**Supplied entries**.
┄┄┄┄┄┄

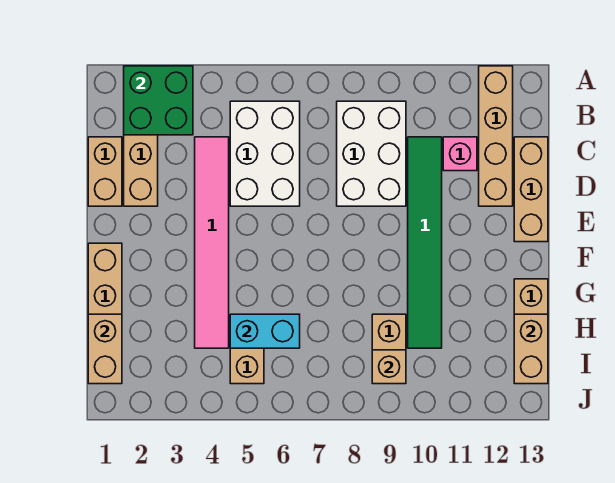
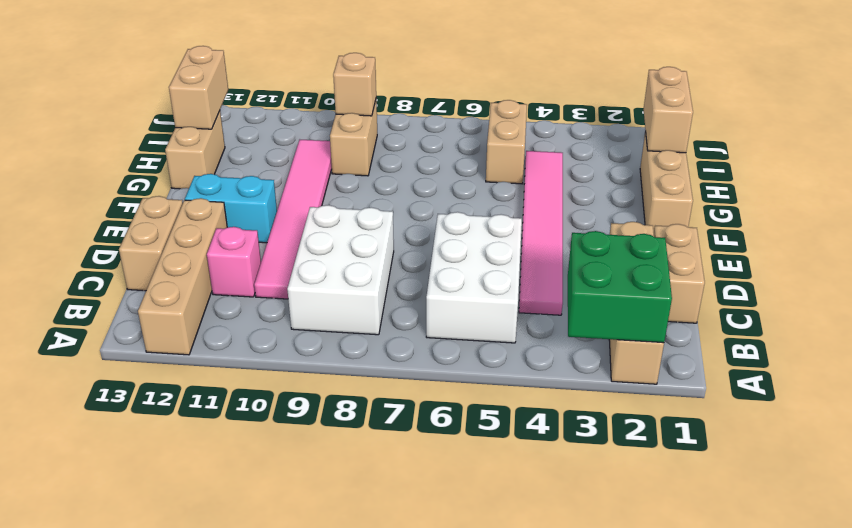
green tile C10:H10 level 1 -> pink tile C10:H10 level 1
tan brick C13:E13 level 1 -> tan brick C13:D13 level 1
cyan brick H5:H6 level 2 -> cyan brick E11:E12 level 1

┄┄┄┄┄┄

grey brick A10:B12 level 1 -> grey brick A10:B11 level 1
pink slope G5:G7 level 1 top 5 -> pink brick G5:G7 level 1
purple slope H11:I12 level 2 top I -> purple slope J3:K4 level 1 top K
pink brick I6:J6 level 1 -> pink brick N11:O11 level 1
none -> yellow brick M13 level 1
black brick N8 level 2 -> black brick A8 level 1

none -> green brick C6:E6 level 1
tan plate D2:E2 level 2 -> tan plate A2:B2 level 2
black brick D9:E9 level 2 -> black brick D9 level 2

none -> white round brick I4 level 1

┄┄┄┄┄┄

**Problem description**. Return every line in the records that includes the string "pink".

**Written response**.
green tile C10:H10 level 1 -> pink tile C10:H10 level 1
pink slope G5:G7 level 1 top 5 -> pink brick G5:G7 level 1
pink brick I6:J6 level 1 -> pink brick N11:O11 level 1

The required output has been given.